[Before-and-after change records]
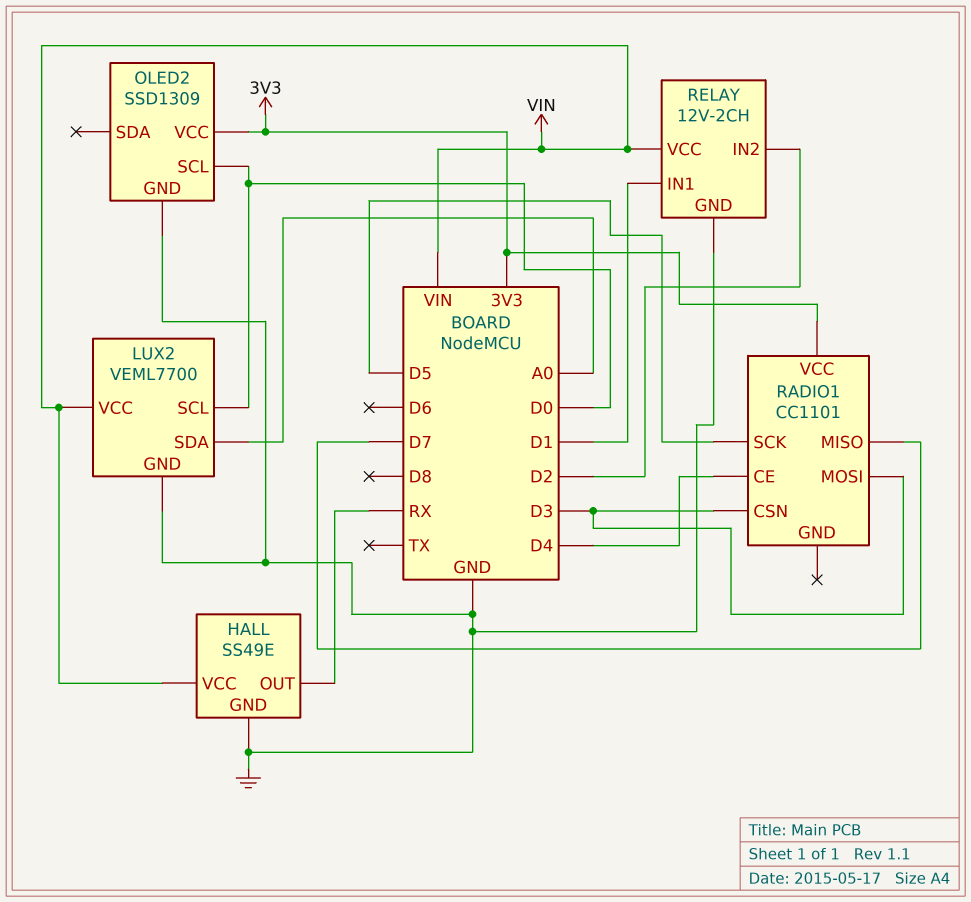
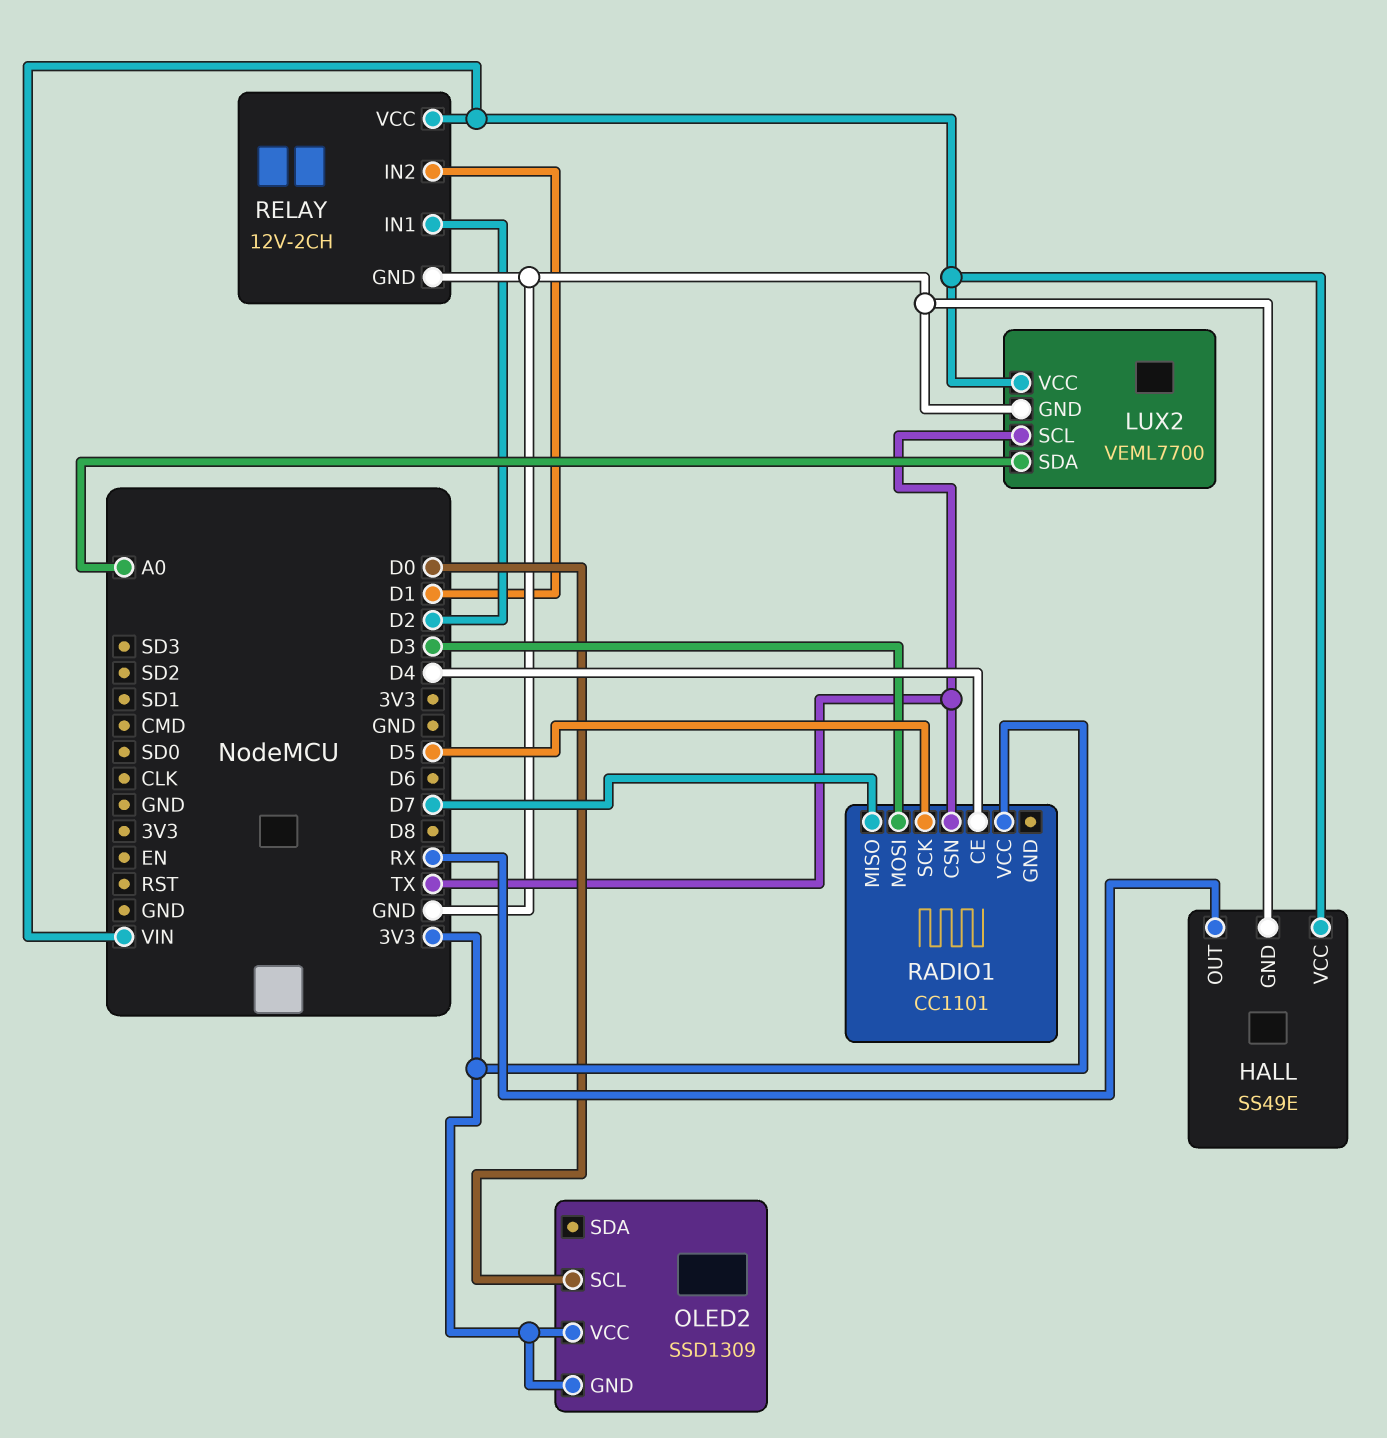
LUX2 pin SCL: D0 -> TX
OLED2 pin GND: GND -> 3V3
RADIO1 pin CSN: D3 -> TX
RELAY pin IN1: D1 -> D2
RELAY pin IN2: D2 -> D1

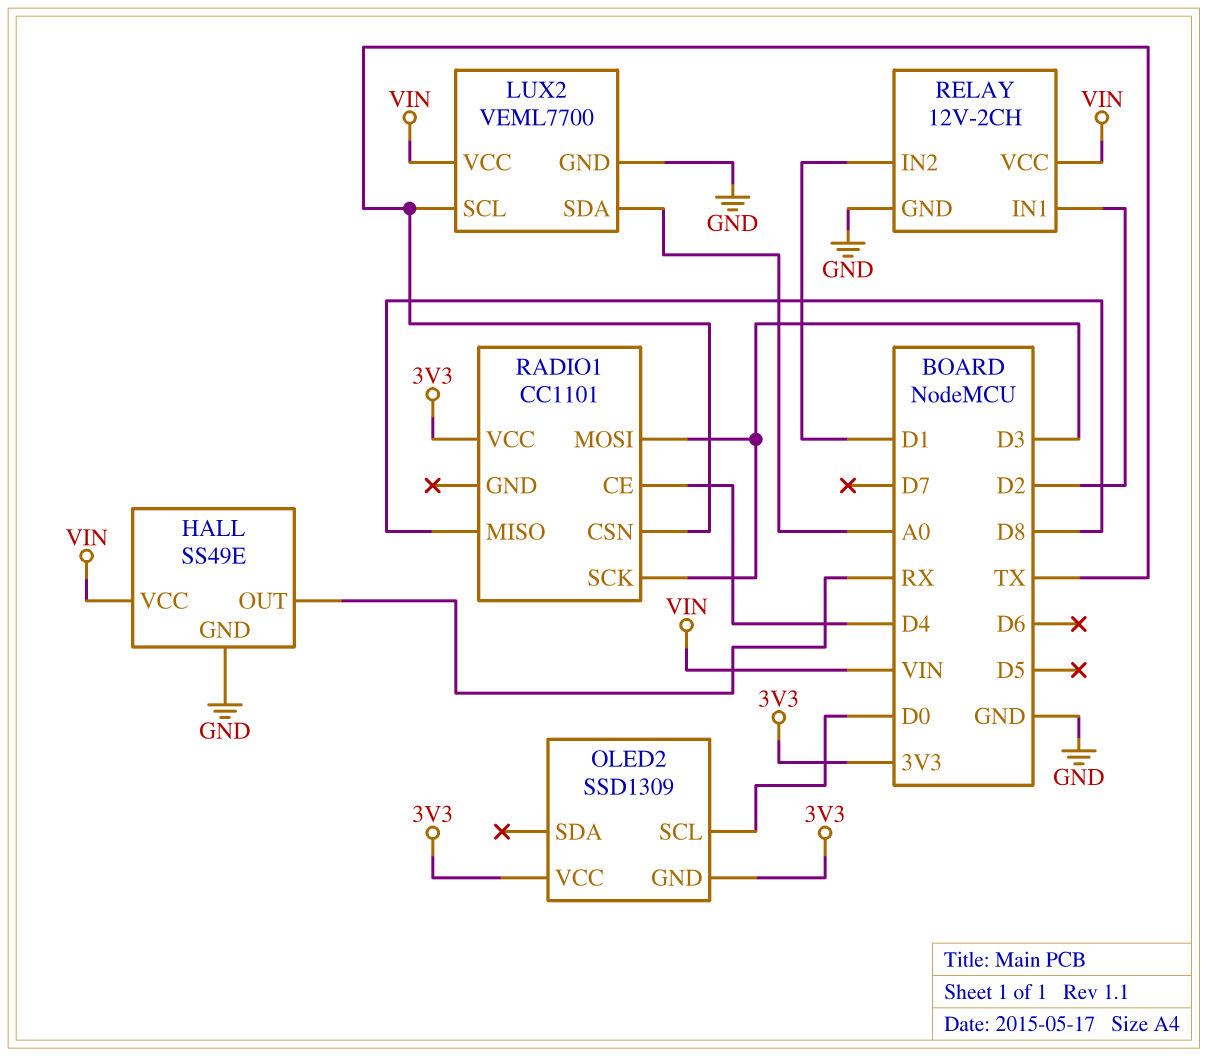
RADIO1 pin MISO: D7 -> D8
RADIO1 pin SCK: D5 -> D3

==

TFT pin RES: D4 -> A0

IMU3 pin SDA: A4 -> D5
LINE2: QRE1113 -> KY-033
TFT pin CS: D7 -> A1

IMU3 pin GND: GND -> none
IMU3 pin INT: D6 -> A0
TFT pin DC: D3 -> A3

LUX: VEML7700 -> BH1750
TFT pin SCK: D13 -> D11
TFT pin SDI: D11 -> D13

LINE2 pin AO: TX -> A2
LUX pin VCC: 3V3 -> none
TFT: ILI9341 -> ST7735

...

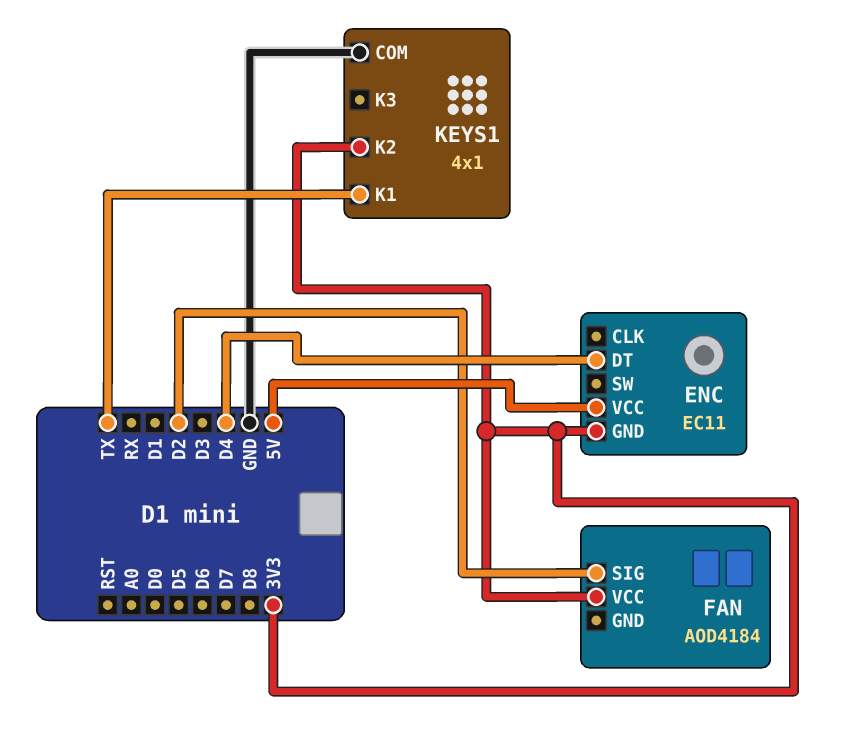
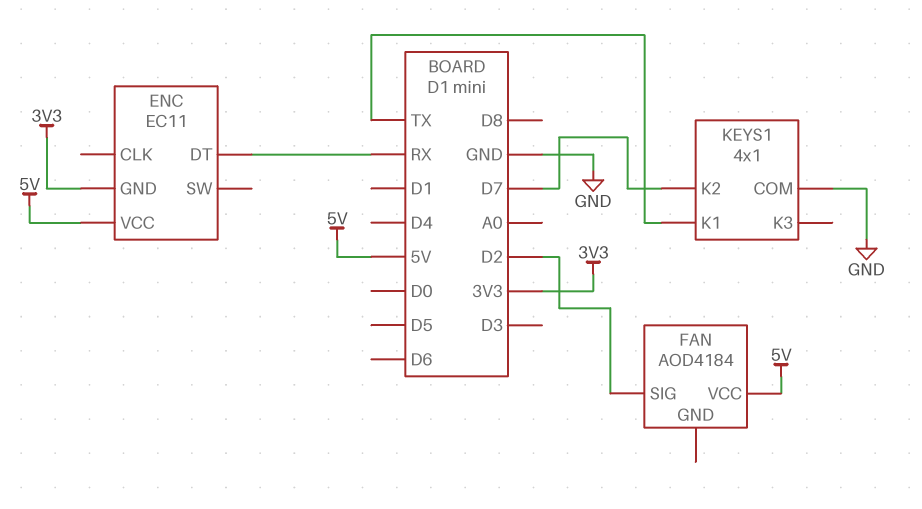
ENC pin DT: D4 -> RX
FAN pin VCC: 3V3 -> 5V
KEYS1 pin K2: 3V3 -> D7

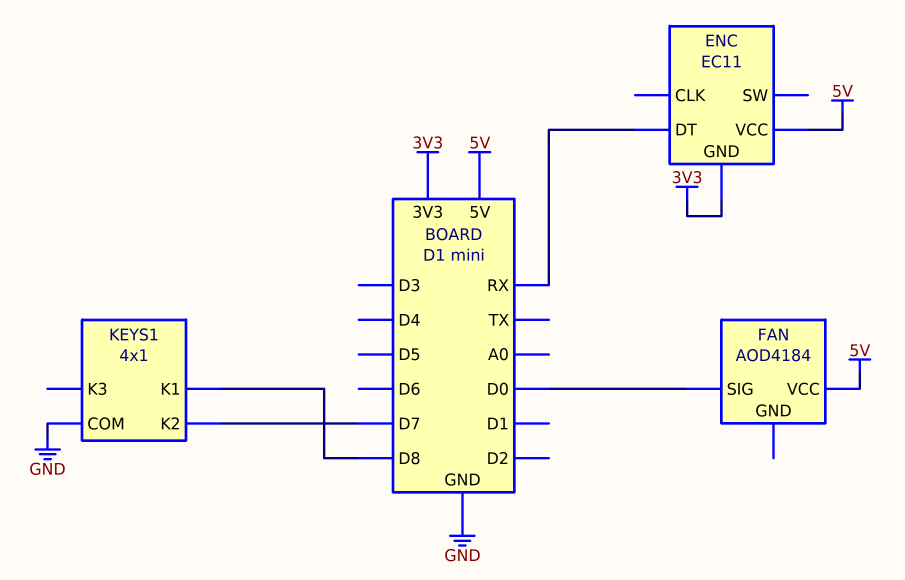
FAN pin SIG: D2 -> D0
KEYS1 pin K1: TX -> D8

Your assignment:
Could you copy every line from the records that mentions the word "RELAY"?

Task response:
RELAY pin IN1: D1 -> D2
RELAY pin IN2: D2 -> D1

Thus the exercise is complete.